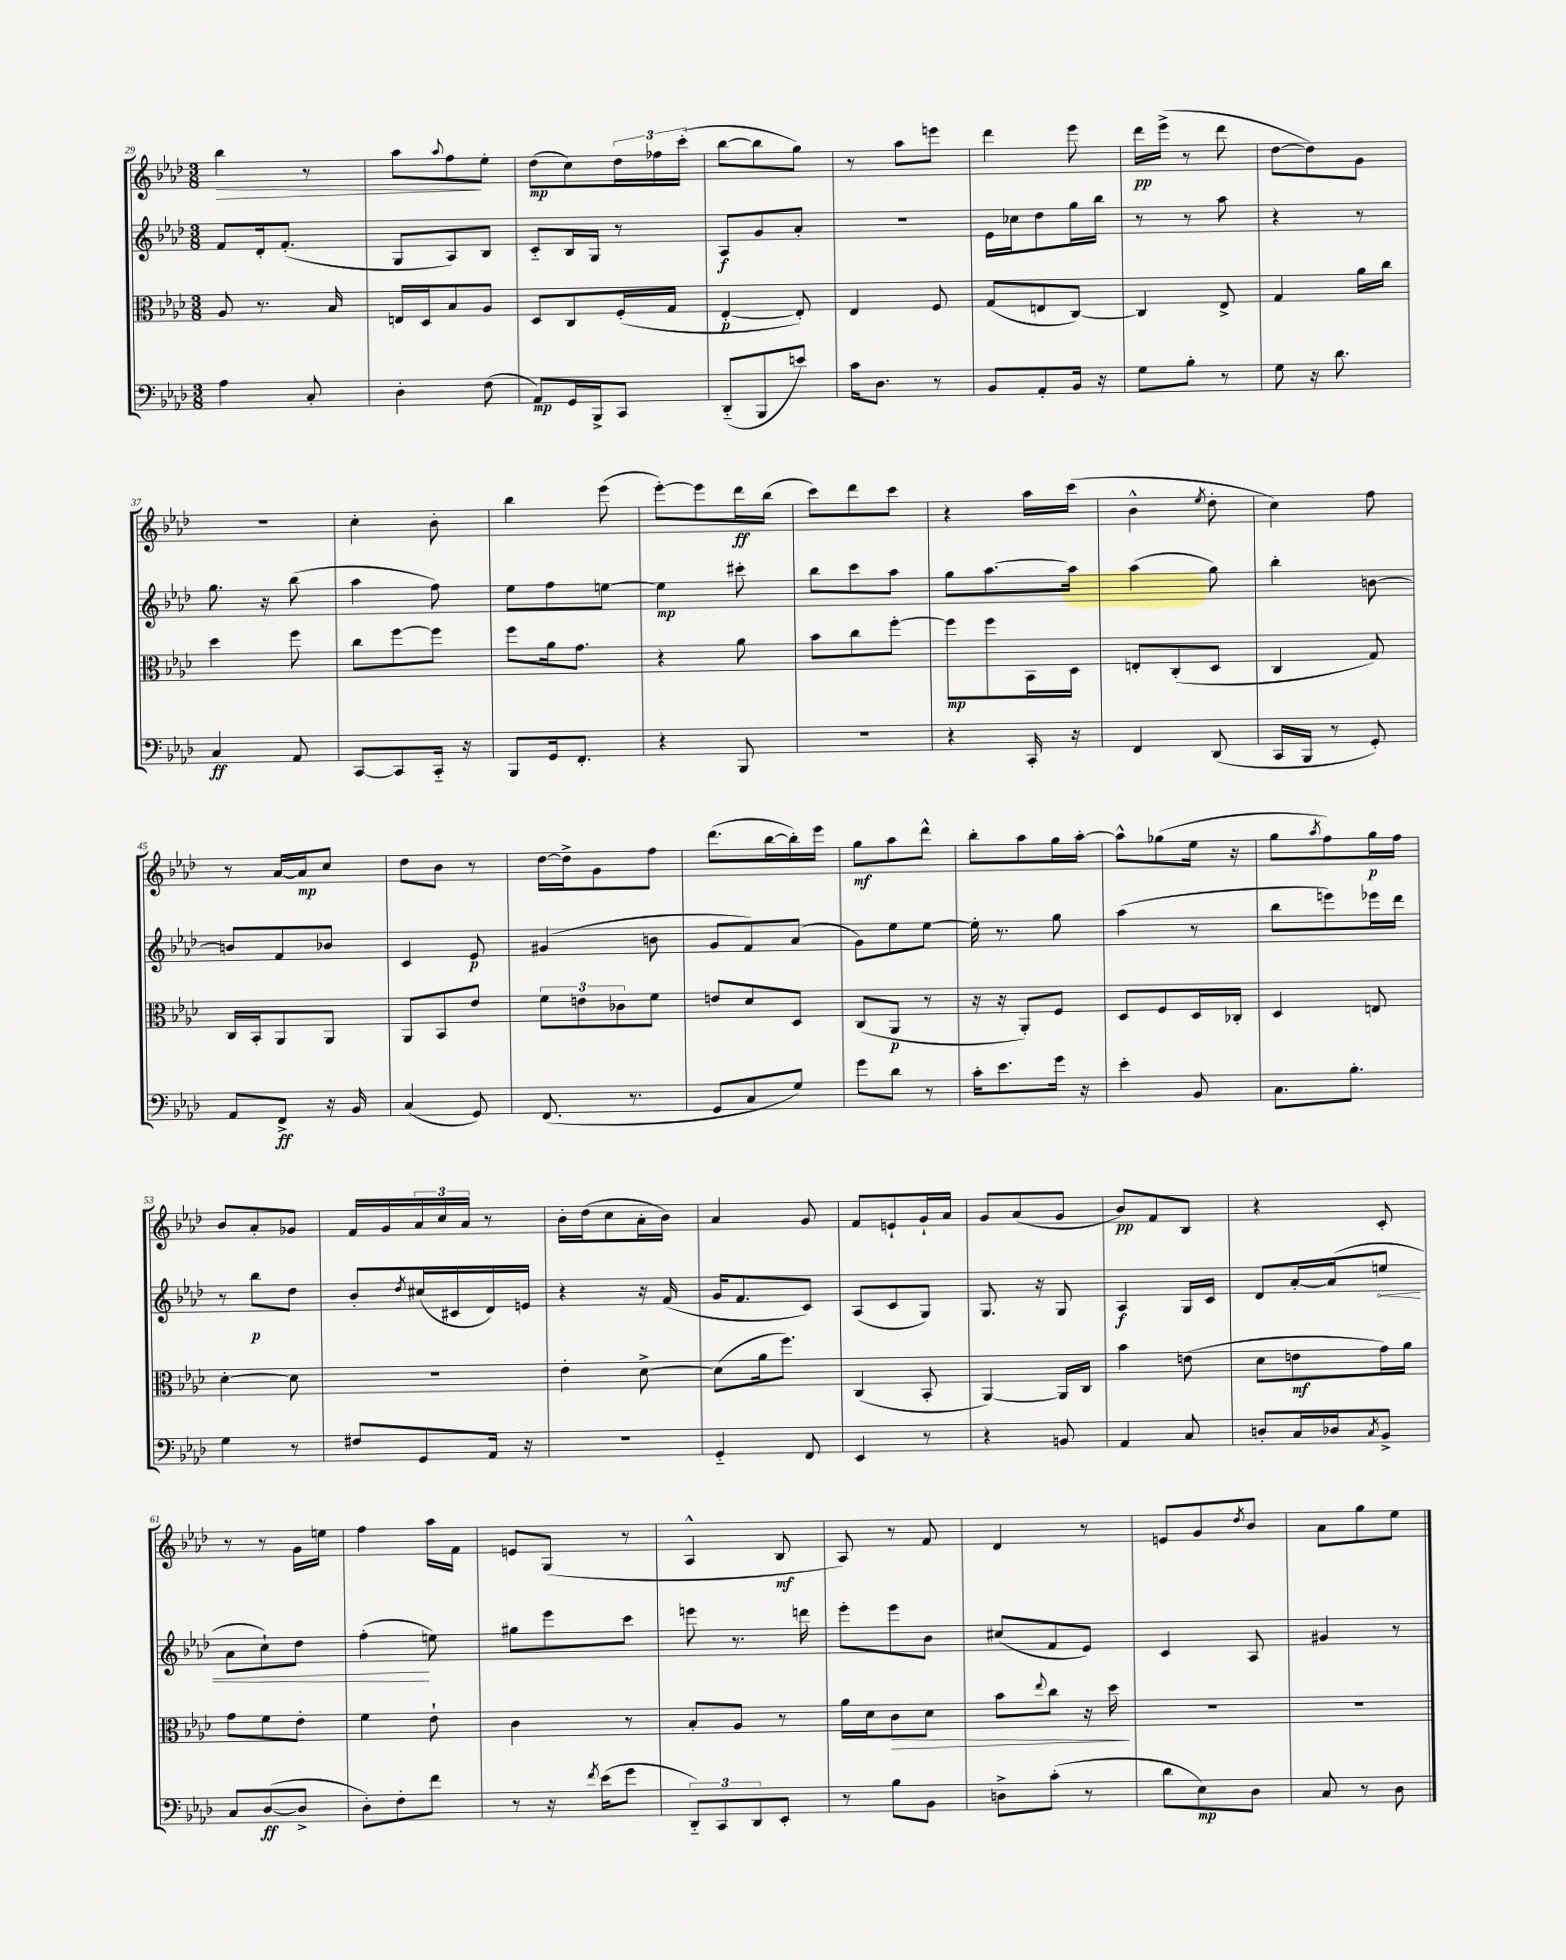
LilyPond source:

<<
\new StaffGroup <<
\new Staff = "s0" {
    \clef treble \key aes \major \numericTimeSignature \time 3/8
    bes''4\> r8 |
    aes''8 \appoggiatura { aes''8 } f''8\! ees''8-. |
    des''8\mp( c''8) \tuplet 3/2 { des''16 fes''16 c'''16-.( } |
    bes''8~ bes''8 g''8) |
    r8 aes''8 e'''8 |
    des'''4 ees'''8 |
    des'''16\pp ees'''16->( r8 des'''8 |
    des''8~ des''8) g'8 |
    R4. |
    c''4-. bes'8-. |
    bes''4 ees'''8( |
    ees'''8~-.) ees'''8 des'''16\ff bes''16( |
    c'''8) des'''8 c'''8 |
    r4 aes''16 c'''16( |
    bes'4-^ \acciaccatura { ees''8 } des''8-. |
    c''4) f''8 |
    r8 aes'16~ aes'16\mp c''8 |
    des''8 bes'8 r8 |
    des''16~ des''16-> g'8 f''8 |
    des'''8.( bes''16~ bes''16-.) ees'''16 |
    g''8\mf aes''8 des'''8-^ |
    bes''8-. aes''8 g''16 aes''16~-. |
    aes''8-^ ges''8( ees''16 r16 |
    g''8 \acciaccatura { aes''8 } f''8) g''16\p f''16 |
    bes'8 aes'8-. ges'8 |
    f'16 g'16 \tuplet 3/2 { aes'16 c''16 aes'16 } r8 |
    bes'16-. des''16( c''8 aes'16-. bes'16) |
    aes'4 g'8 |
    f'8 e'8-! g'16-! aes'16 |
    g'8 aes'8( g'8 |
    bes'8\pp) f'8 bes8 |
    r4 c'8-. |
    r8 r8 g'16 e''16 |
    f''4 aes''16 f'16 |
    e'8 g8( r8 |
    aes4-^ bes8\mf |
    aes8) r8 f'8 |
    des'4 r8 |
    e'8 g'8 \acciaccatura { des''8 } bes'8 |
    aes'8 g''8 ees''8 \bar "|." |
}
\new Staff = "s1" {
    \clef treble \key aes \major \numericTimeSignature \time 3/8
    f'8 des'16-. f'8.-.( |
    g8 aes8) bes8 |
    c'8-_ bes16 g16 r8 |
    aes8\f g'8 aes'8-. |
    R4. |
    ees'16 ces''16 des''8 g''16 bes''16 |
    r8 r8 aes''8 |
    r4 r8 |
    g''8. r16 bes''8( |
    aes''4 f''8) |
    ees''8 f''8 e''8~ |
    e''4\mp cis'''8-. |
    bes''8 c'''8 aes''8 |
    g''8 aes''8.~ aes''16 |
    aes''4( g''8) |
    bes''4-. b'8~ |
    b'8 f'8 bes'8 |
    c'4 ees'8\p |
    gis'4( b'8 |
    g'8 f'8) aes'8( |
    g'8) ees''8 ees''8~ |
    ees''16-. r8. g''8 |
    aes''4( r8 |
    bes''8 e'''8) ees'''16 des'''16 |
    r8 bes''8\p des''8 |
    bes'8-. \acciaccatura { des''8 } cis''16( cis'16 des'16) e'16 |
    r4 r16 f'16( |
    g'16 f'8. c'8) |
    aes8( c'8 g8) |
    g8. r16 g8 |
    aes4\f g16 c'16 |
    des'8 aes'16~-. aes'16( \once \override Hairpin.circled-tip = ##t e''8\< |
    aes'8 c''8-!) des''8 |
    f''4-.\!( e''8) |
    gis''8 ees'''8 c'''8 |
    e'''8 r8. d'''16 |
    ees'''8-. ees'''8 bes'8 |
    cis''8( f'8 ees'8) |
    c'4 aes8 |
    gis'4 r8 \bar "|." |
}
\new Staff = "s2" {
    \clef alto \key aes \major \numericTimeSignature \time 3/8
    aes8 r8. bes16 |
    e16 des16 bes8 aes8 |
    des8 c8 f16-.( g16 |
    ees4~-.\p ees8-.) |
    ees4 f8 |
    g8( e8 c8~) |
    c4 ees8-> |
    g4 aes'16 c''16 |
    des''4 f''8 |
    c''8 f''8~ f''8 |
    f''8 aes'16 g'8. |
    r4 aes'8 |
    bes'8 c''8 f''8~-. |
    f''8\mp f''8 bes,16 des16 |
    e8-. c8-.( des8 |
    c4 g8) |
    c16 bes,16-. aes,8 aes,8 |
    aes,8 bes,8 ees'8 |
    \tuplet 3/2 { f'8 e'8 ces'8 } f'8 |
    e'8 des'8 des8 |
    c8( aes,8\p r8 |
    r16 r16 aes,8-.) f8 |
    des8 f8 des16 ces16-. |
    des4 e8 |
    des'4~-. des'8 |
    R4. |
    ees'4-. des'8~-> |
    des'8( aes'16 f''8.) |
    c4( bes,8-. |
    aes,4~) aes,16 c16 |
    bes'4 e'8( |
    des'8 e'8\mf g'16) aes'16 |
    g'8 f'8 ees'8-. |
    f'4 ees'8-! |
    c'4 r8 |
    bes8-. aes8 r8 |
    aes'16 des'16 c'8\> des'8 |
    bes'8 \appoggiatura { ees''8 } c''8 r16 des''16\! |
    R4. |
    R4. \bar "|." |
}
\new Staff = "s3" {
    \clef bass \key aes \major \numericTimeSignature \time 3/8
    aes4 c8-. |
    des4-. f8( |
    aes,8\mp) g,16 bes,,16-> c,8 |
    des,8-_( bes,,8 e'8) |
    c'16 des8. r8 |
    bes,8 aes,8-. bes,16 r16 |
    g8 bes8-. r8 |
    g8 r16 des'8. |
    c4\ff aes,8 |
    c,8~ c,8 c,16-_ r16 |
    bes,,8 g,16 f,8.-. |
    r4 bes,,8 |
    R4. |
    r4 c,16-. r16 |
    f,4 des,8( |
    c,16 bes,,16 r8 g,8-.) |
    aes,8 f,8->\ff r16 bes,16 |
    c4( g,8) |
    f,8.( r8. |
    g,8 c8 g8) |
    g'8 des'8 r8 |
    c'16-. ees'8. g'16 r16 |
    ees'4-. bes,8 |
    c8. bes8.-. |
    g4 r8 |
    fis8 g,8 aes,16 r16 |
    R4. |
    g,4-_ f,8 |
    ees,4 r8 |
    r4 b,8 |
    aes,4 c8 |
    d8-. c16 des16 \acciaccatura { c8 } bes,8-> |
    c8 des8~\ff( des8-> |
    des8-.) f8-. f'8 |
    r8 r16 \acciaccatura { f'8 } ees'16( g'8 |
    \tuplet 3/2 { des,8-_) c,8 des,8 } ees,8-. |
    r8 bes8 bes,8 |
    d8-> c'8-.( r8 |
    des'8 ees8\mp) des8 |
    c8 r8 des8 \bar "|." |
}
>>
>>
\layout { \context { \Score currentBarNumber = #29 } }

▬▬▬

[The task]
Find every line in the material above that contains the string "major" and copy each one. Case counts.

[Final result]
    \clef treble \key aes \major \numericTimeSignature \time 3/8
    \clef treble \key aes \major \numericTimeSignature \time 3/8
    \clef alto \key aes \major \numericTimeSignature \time 3/8
    \clef bass \key aes \major \numericTimeSignature \time 3/8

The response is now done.